[GIVEN DATA — start]

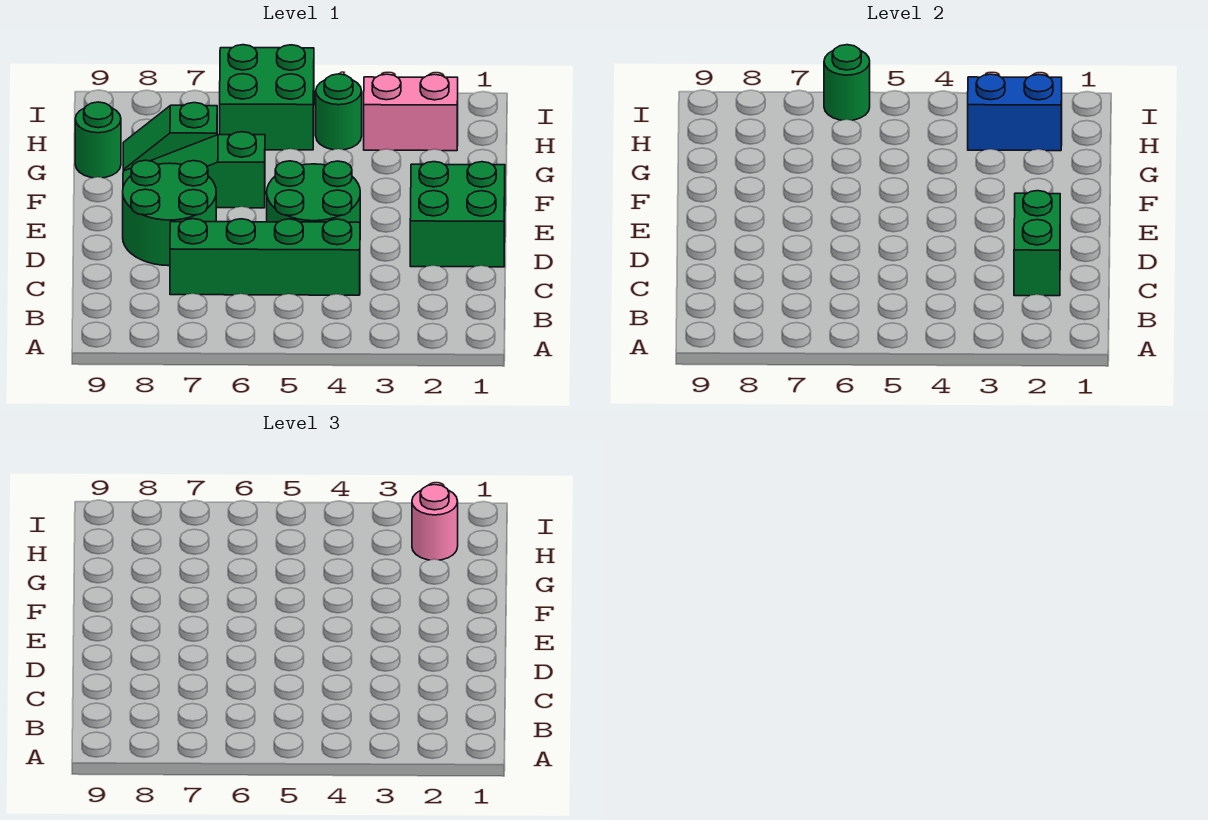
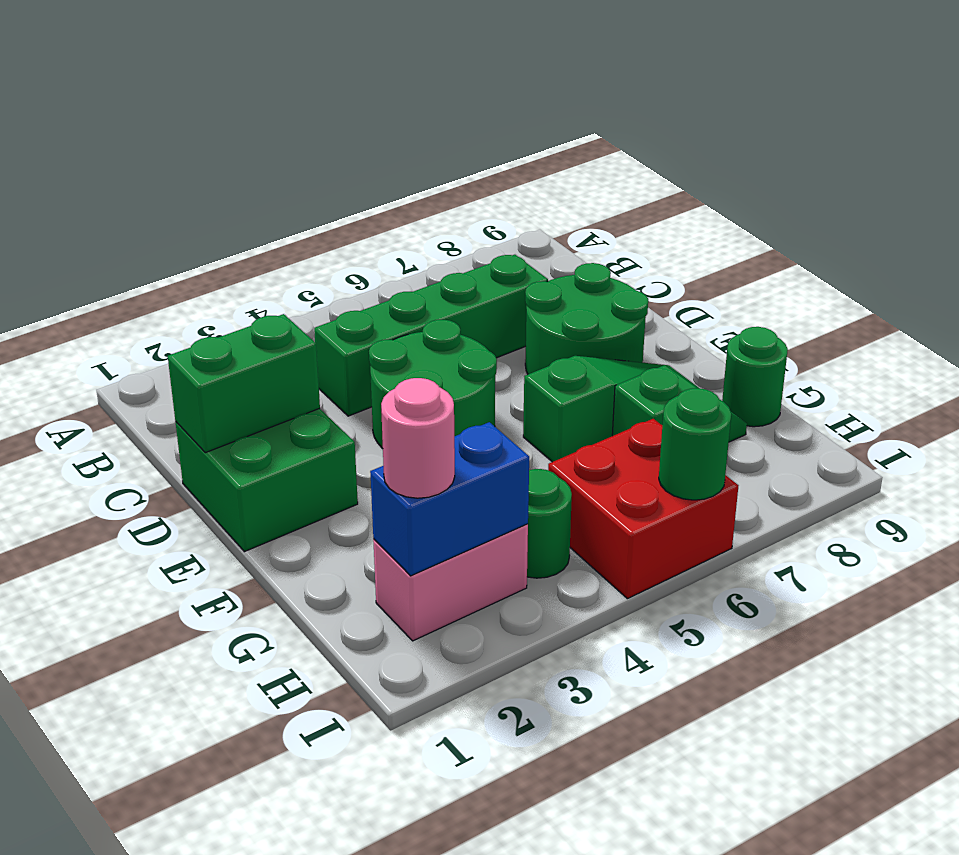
green brick C2:D2 level 2 -> green brick D1:D2 level 2
green brick H5:I6 level 1 -> red brick H5:I6 level 1

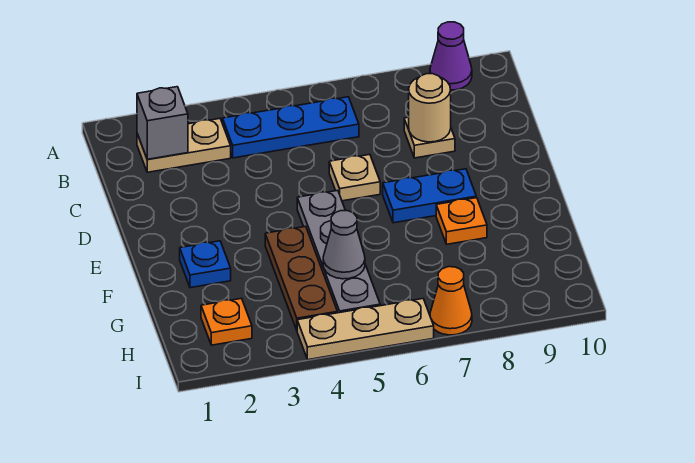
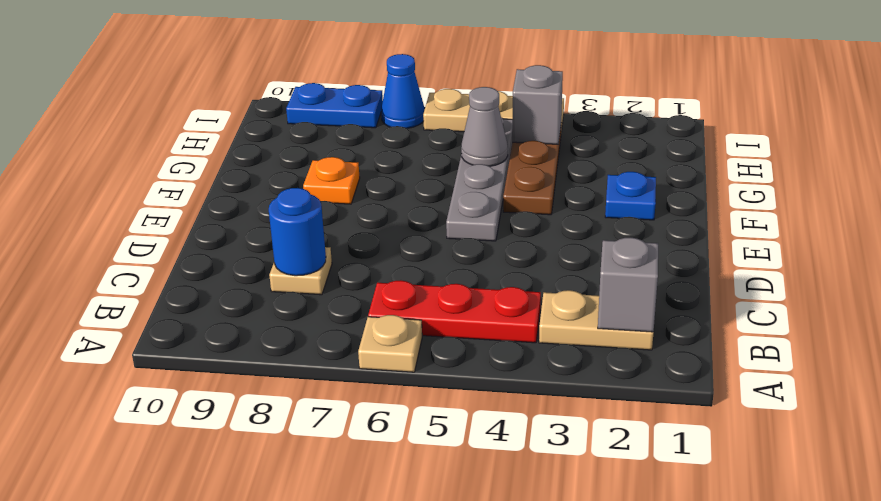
purple cone A9 level 1 -> none
blue plate B4:B6 level 1 -> red plate B4:B6 level 1
tan round brick C8 level 2 -> blue round brick C8 level 2
tan plate D6 level 1 -> tan plate A6 level 1
blue plate E7:E8 level 1 -> blue plate I8:I9 level 1
orange plate H2 level 1 -> none
none -> grey brick H4 level 2
orange cone I7 level 1 -> blue cone I7 level 1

[GIVEN DATA — finish]

**TASK ITEM:** Word for word, restate the records shown above, minus the pictures.

**RESULT:**
green brick C2:D2 level 2 -> green brick D1:D2 level 2
green brick H5:I6 level 1 -> red brick H5:I6 level 1

purple cone A9 level 1 -> none
blue plate B4:B6 level 1 -> red plate B4:B6 level 1
tan round brick C8 level 2 -> blue round brick C8 level 2
tan plate D6 level 1 -> tan plate A6 level 1
blue plate E7:E8 level 1 -> blue plate I8:I9 level 1
orange plate H2 level 1 -> none
none -> grey brick H4 level 2
orange cone I7 level 1 -> blue cone I7 level 1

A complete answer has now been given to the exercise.